§ EXERCISE: Every record below should be copied exactly, with the pictures left out.

= = = =

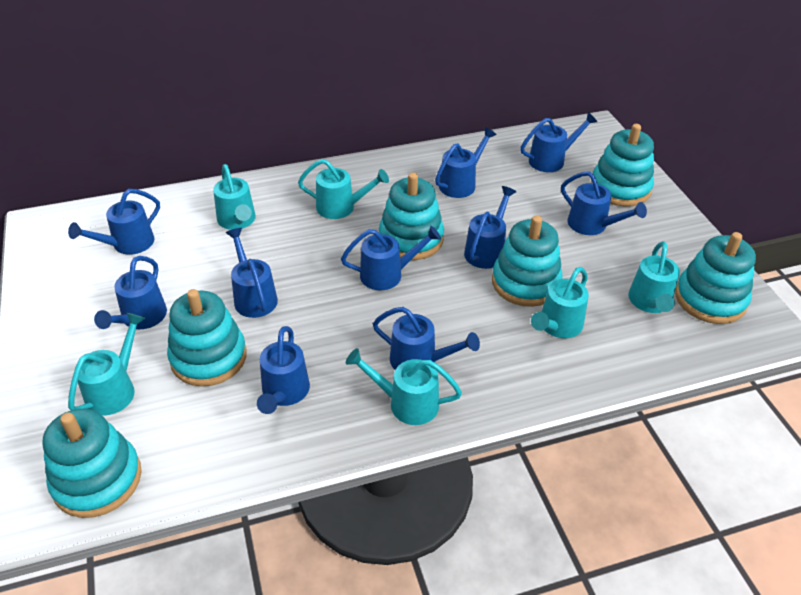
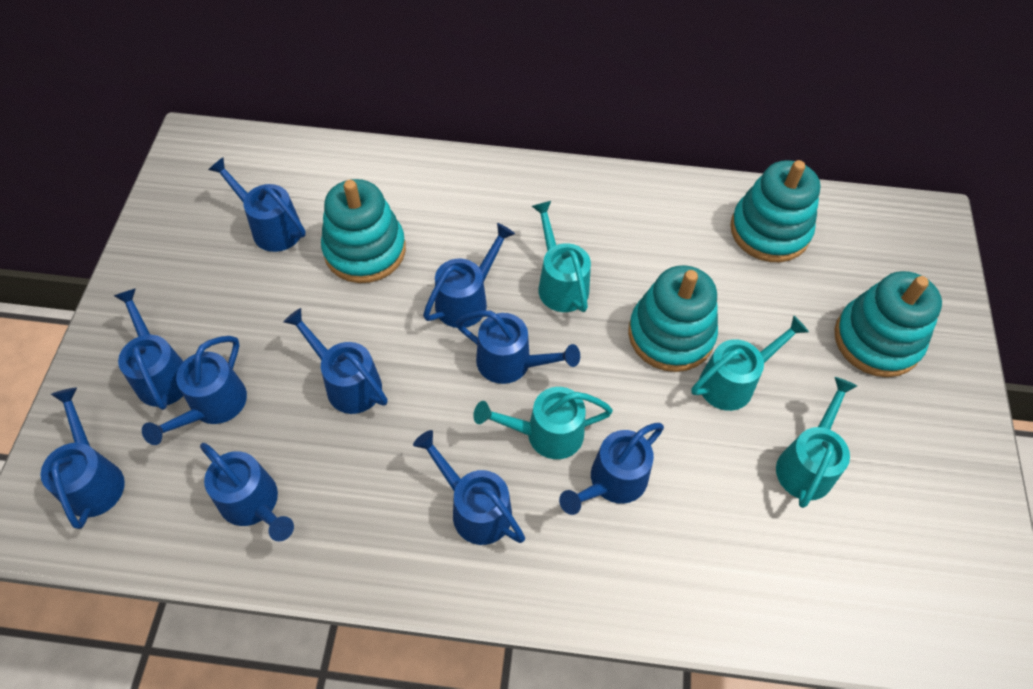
turquoise stacking toy: 6 -> 4
turquoise watering can: 6 -> 4

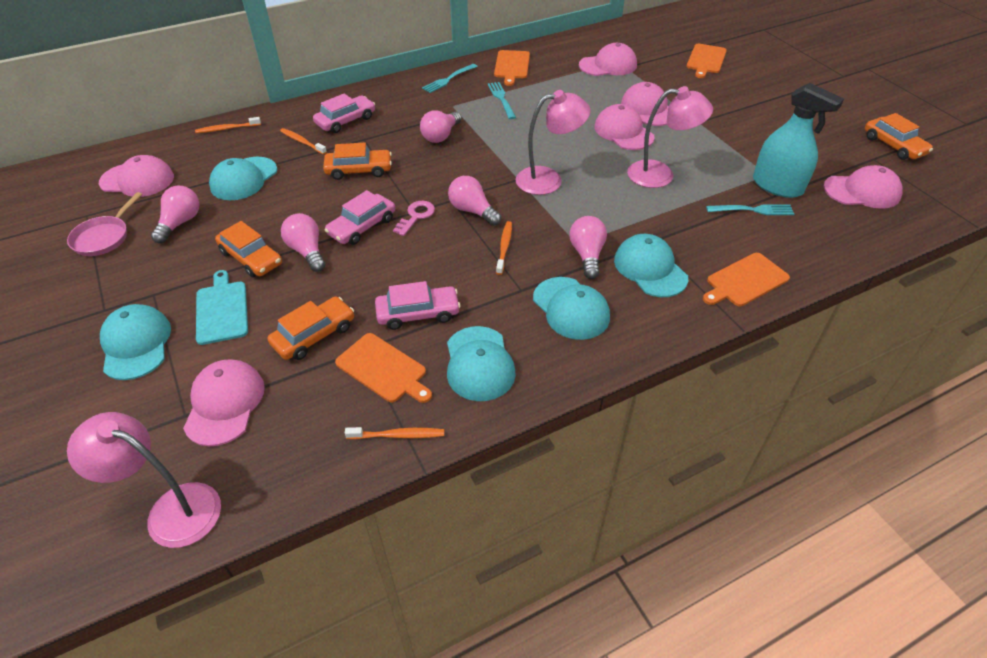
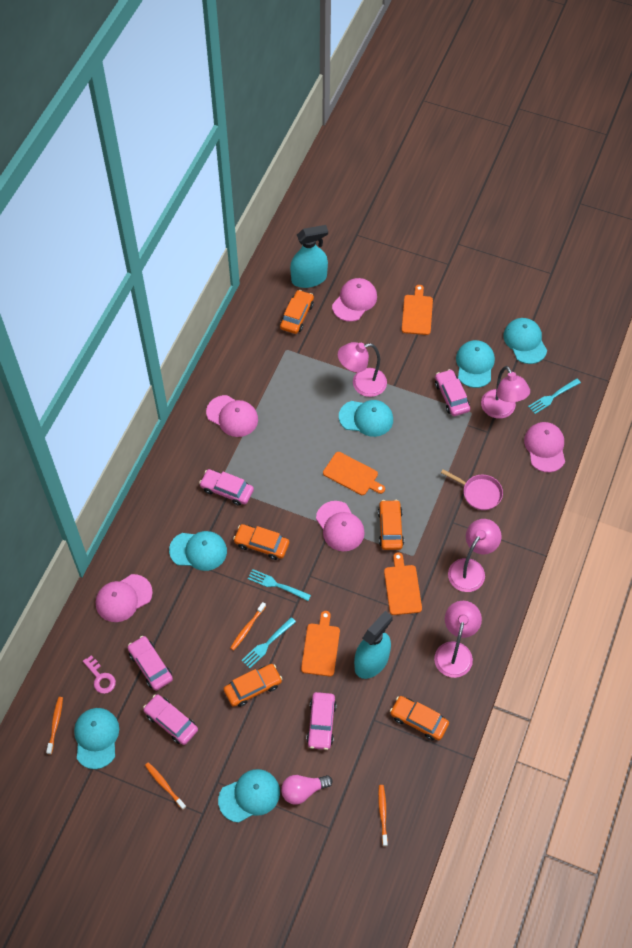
orange car: 4 -> 5
pink cap: 6 -> 5
pink car: 3 -> 5
pink lamp: 3 -> 4
pink light bulb: 5 -> 1
turquoise cap: 5 -> 6
turquoise cutting board: 1 -> 0
turquoise spray bottle: 1 -> 2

= = = =

§ ANSWER SECTION:
turquoise stacking toy: 6 -> 4
turquoise watering can: 6 -> 4

orange car: 4 -> 5
pink cap: 6 -> 5
pink car: 3 -> 5
pink lamp: 3 -> 4
pink light bulb: 5 -> 1
turquoise cap: 5 -> 6
turquoise cutting board: 1 -> 0
turquoise spray bottle: 1 -> 2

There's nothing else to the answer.